> [Exercise directions]: What's needed is an exact copy of all the data below, without pictures.
··········
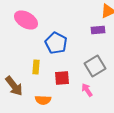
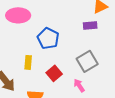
pink ellipse: (26, 20) -> (18, 15), turned -30
red square: (62, 78) -> (54, 73), turned -35

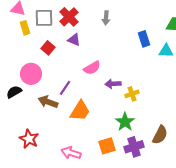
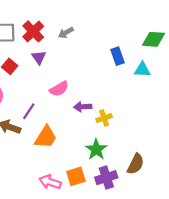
gray arrow: (106, 18) -> (66, 33), moved, turned 56
purple triangle: (74, 40) -> (39, 57), turned 32
pink arrow: (71, 153) -> (50, 182), moved

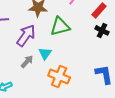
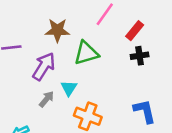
black cross: (102, 30) -> (140, 56), turned -32

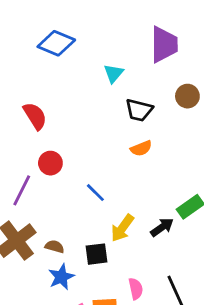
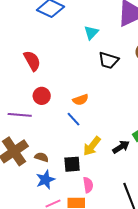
orange semicircle: (141, 148) -> (80, 100), moved
purple line: (22, 190) -> (20, 115), turned 65
pink semicircle: (136, 289) -> (88, 185), moved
··········
> [Reply to the task]:
pink ellipse: (26, 20) -> (18, 15), turned -30
red square: (62, 78) -> (54, 73), turned -35

gray arrow: (106, 18) -> (66, 33), moved, turned 56
purple triangle: (74, 40) -> (39, 57), turned 32
pink arrow: (71, 153) -> (50, 182), moved

black cross: (102, 30) -> (140, 56), turned -32

orange semicircle: (141, 148) -> (80, 100), moved
purple line: (22, 190) -> (20, 115), turned 65
pink semicircle: (136, 289) -> (88, 185), moved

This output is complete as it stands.